# The data
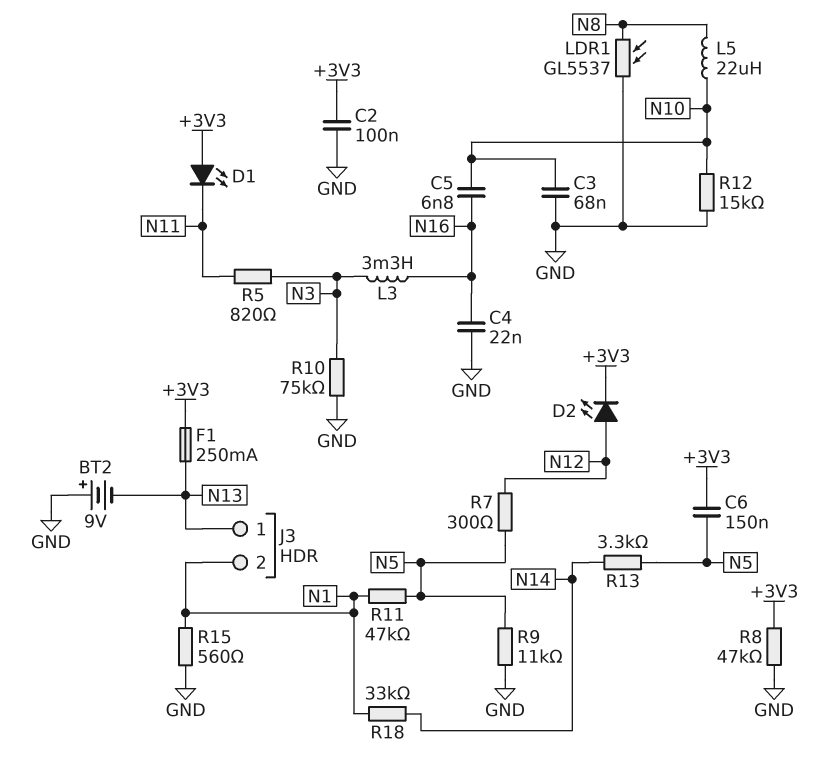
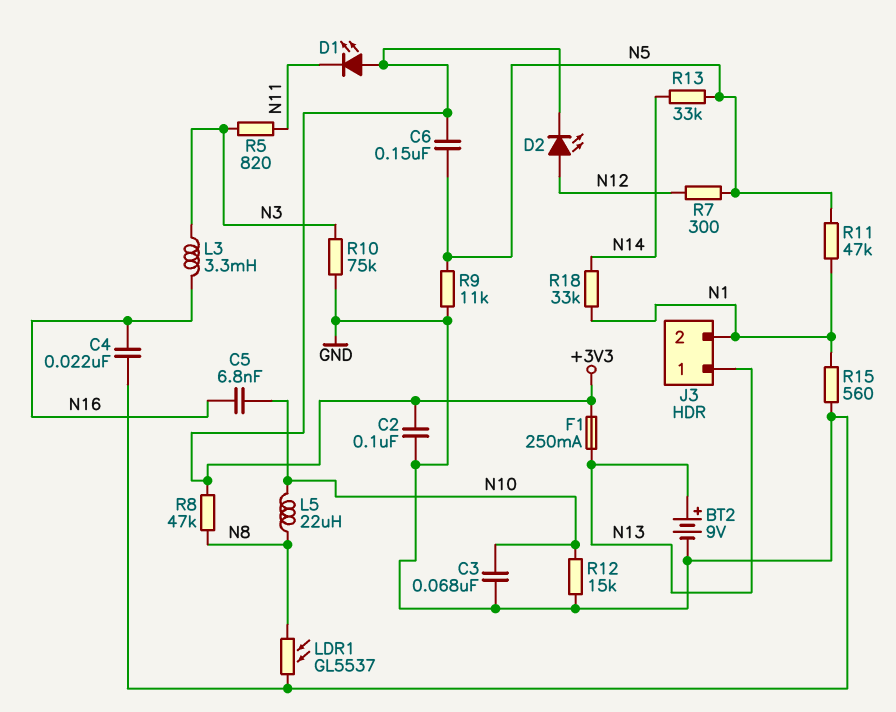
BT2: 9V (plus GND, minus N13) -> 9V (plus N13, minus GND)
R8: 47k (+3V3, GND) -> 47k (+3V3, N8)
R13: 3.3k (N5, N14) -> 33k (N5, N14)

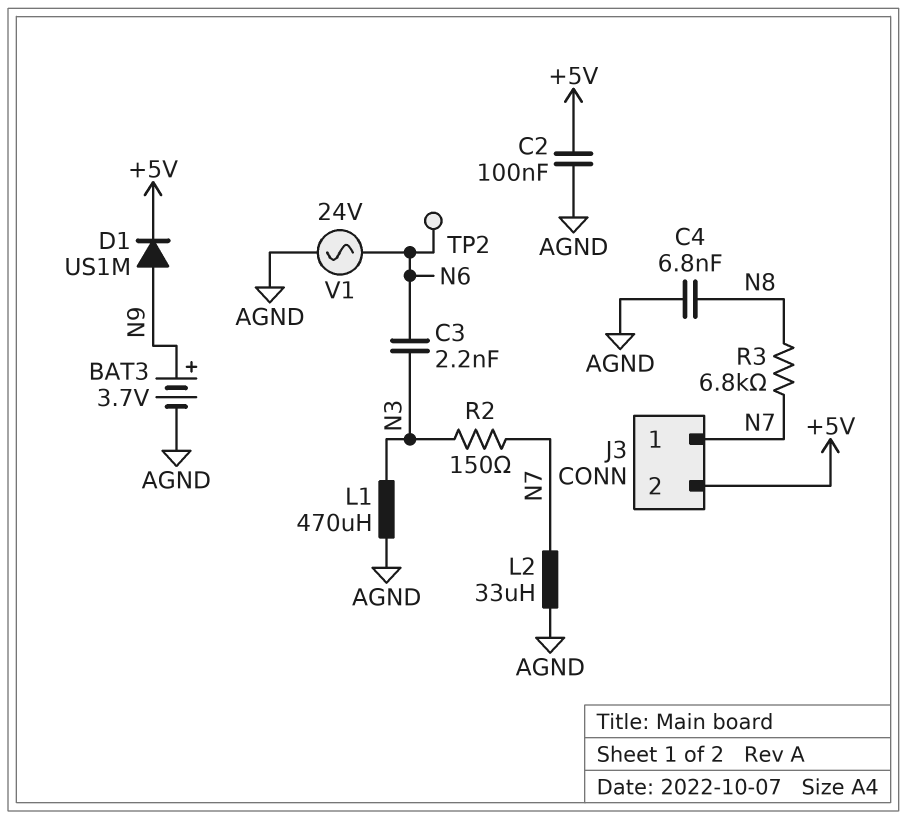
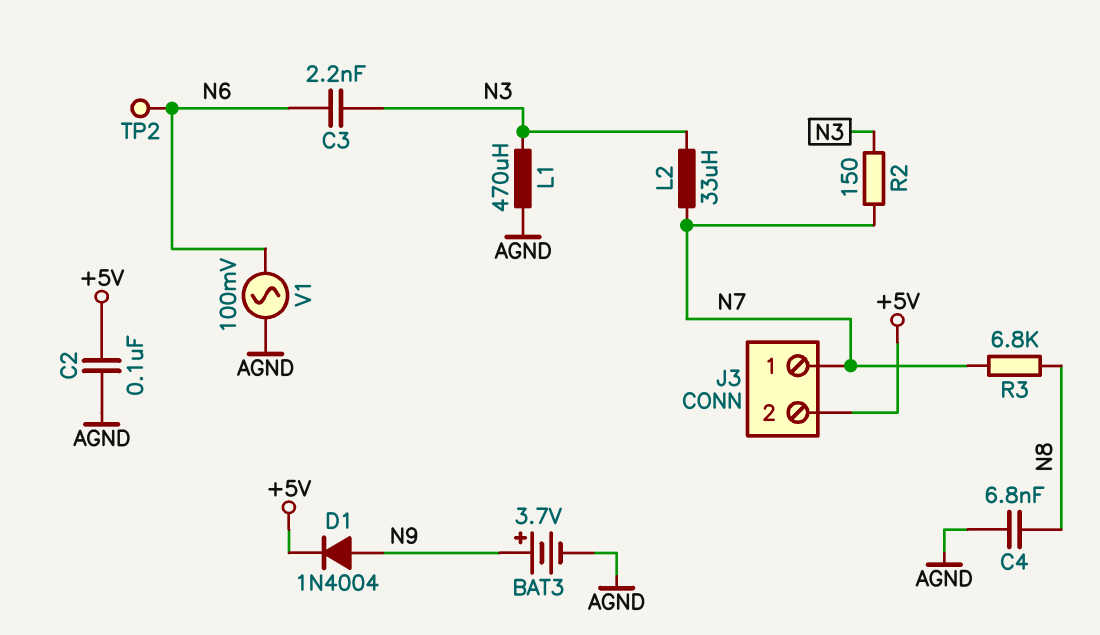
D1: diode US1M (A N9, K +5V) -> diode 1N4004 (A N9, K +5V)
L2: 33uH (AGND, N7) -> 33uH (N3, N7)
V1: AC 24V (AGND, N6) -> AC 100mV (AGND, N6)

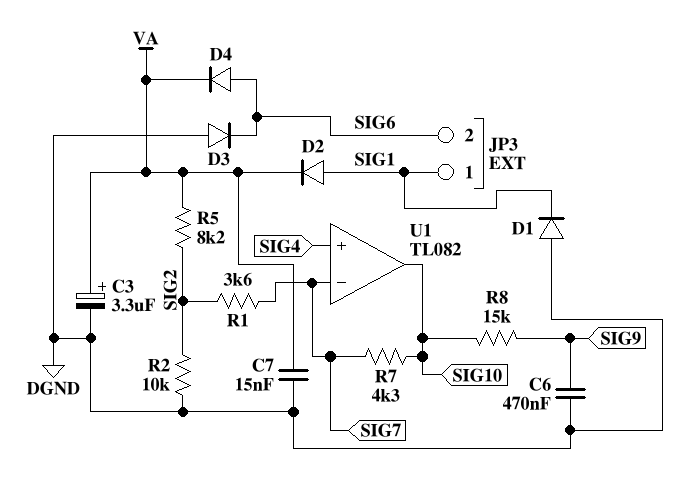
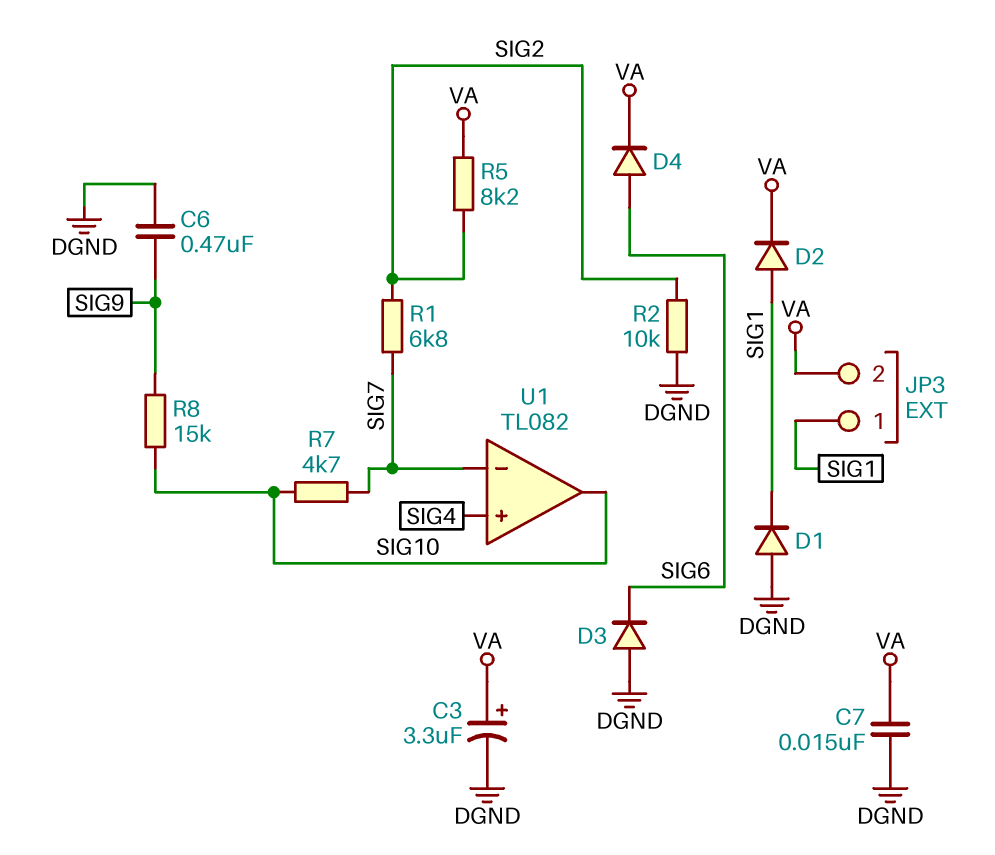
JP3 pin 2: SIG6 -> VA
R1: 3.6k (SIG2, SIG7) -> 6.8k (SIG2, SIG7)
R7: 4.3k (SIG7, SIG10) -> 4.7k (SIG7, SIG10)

# How to complete this task
No picture is to appear in the copy; every entry above is otherwise to be printed verbatim.

# Result for this exercise
BT2: 9V (plus GND, minus N13) -> 9V (plus N13, minus GND)
R8: 47k (+3V3, GND) -> 47k (+3V3, N8)
R13: 3.3k (N5, N14) -> 33k (N5, N14)

D1: diode US1M (A N9, K +5V) -> diode 1N4004 (A N9, K +5V)
L2: 33uH (AGND, N7) -> 33uH (N3, N7)
V1: AC 24V (AGND, N6) -> AC 100mV (AGND, N6)

JP3 pin 2: SIG6 -> VA
R1: 3.6k (SIG2, SIG7) -> 6.8k (SIG2, SIG7)
R7: 4.3k (SIG7, SIG10) -> 4.7k (SIG7, SIG10)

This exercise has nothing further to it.